**WHAT IS EXPECTED:** Write out all records as given; omit images.

(MATERIALS PROVIDED)

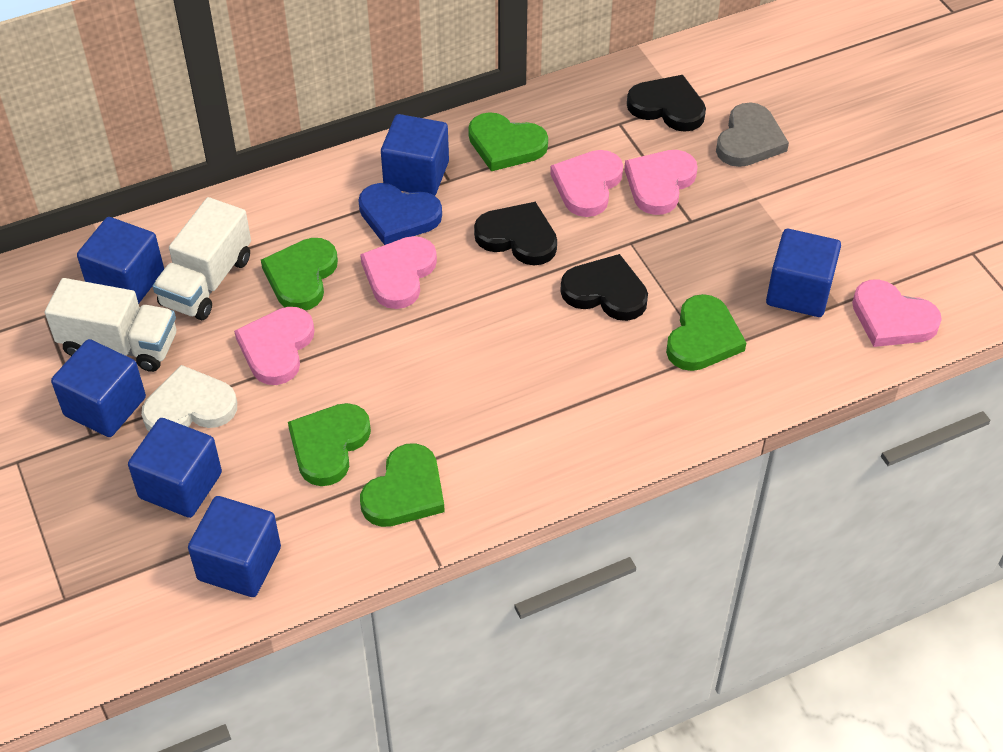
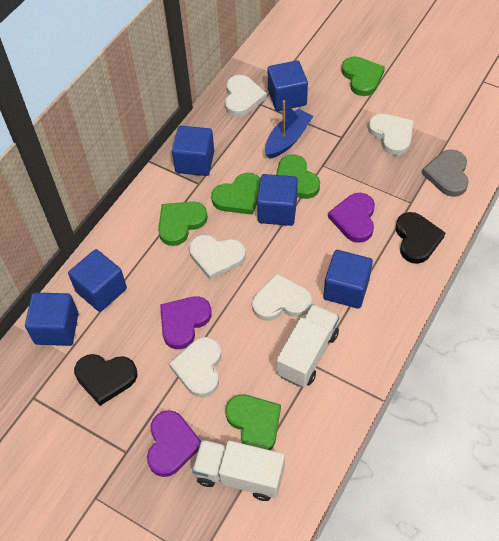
black heart: 3 -> 2
blue boat: 0 -> 1
blue heart: 1 -> 0
pink heart: 5 -> 0
purple heart: 0 -> 3
white heart: 1 -> 5

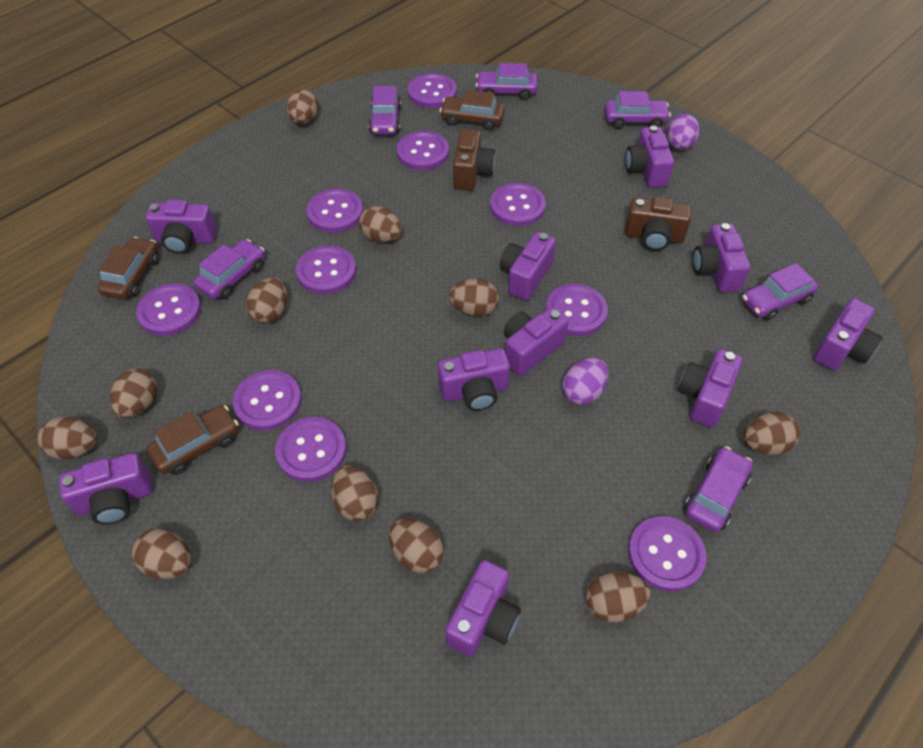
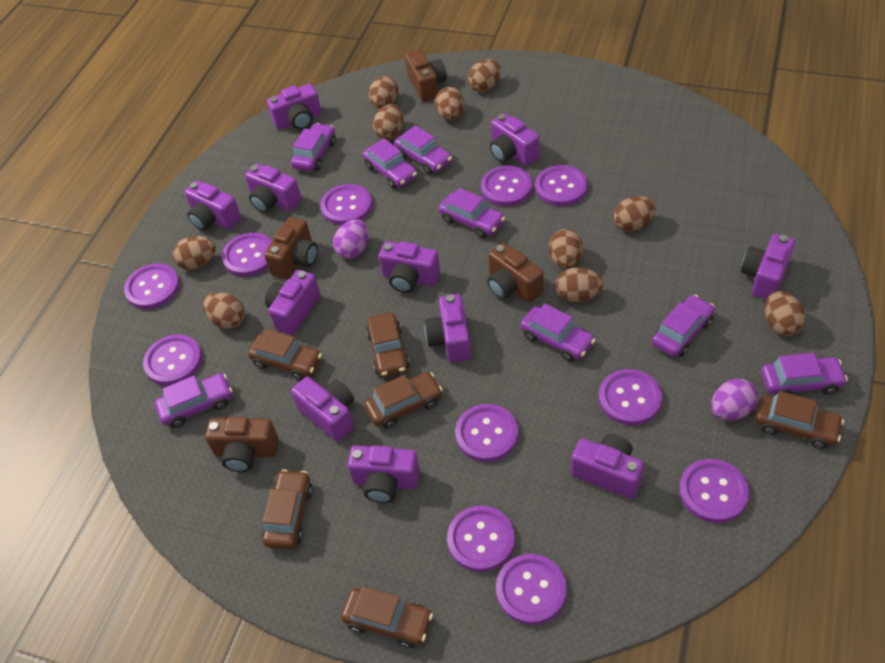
brown camera: 2 -> 4
brown car: 3 -> 6
brown egg: 11 -> 10
purple button: 10 -> 11
purple camera: 10 -> 11
purple car: 6 -> 8

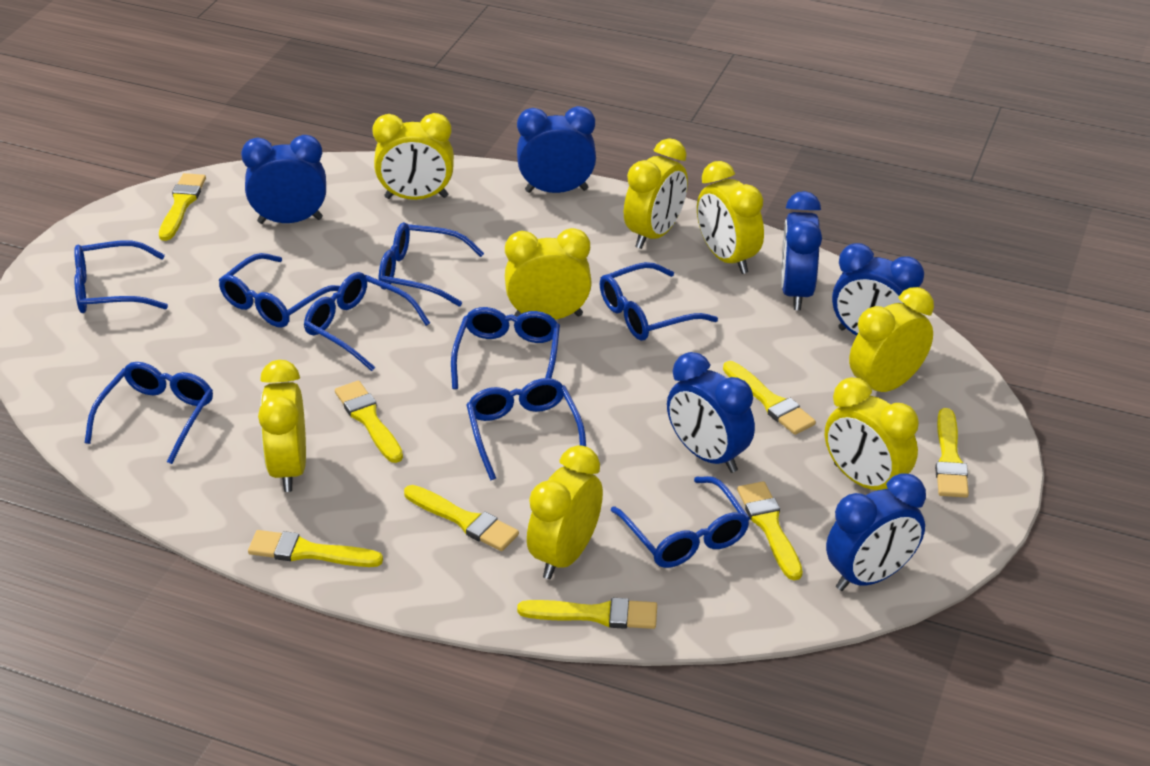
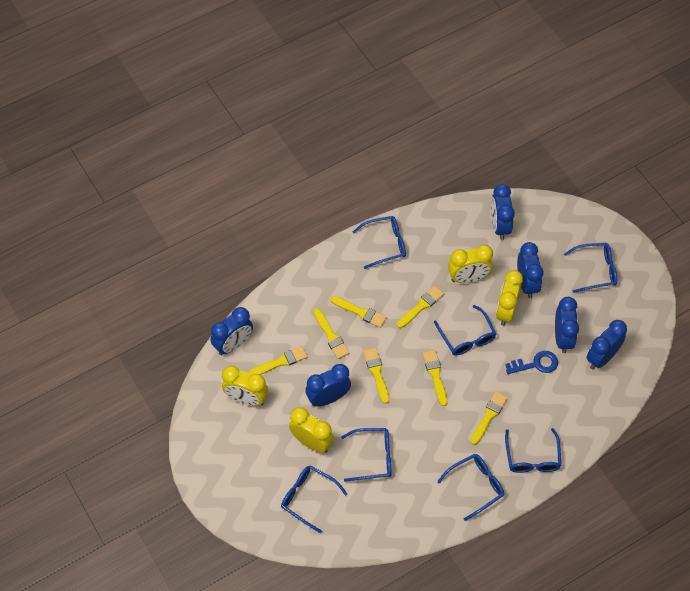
blue glasses: 9 -> 7
blue key: 0 -> 1
yellow brush: 8 -> 7
yellow clock: 8 -> 4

(End MATERIALS PROVIDED)

**RESPONSE TO THE EXERCISE:**
black heart: 3 -> 2
blue boat: 0 -> 1
blue heart: 1 -> 0
pink heart: 5 -> 0
purple heart: 0 -> 3
white heart: 1 -> 5

brown camera: 2 -> 4
brown car: 3 -> 6
brown egg: 11 -> 10
purple button: 10 -> 11
purple camera: 10 -> 11
purple car: 6 -> 8

blue glasses: 9 -> 7
blue key: 0 -> 1
yellow brush: 8 -> 7
yellow clock: 8 -> 4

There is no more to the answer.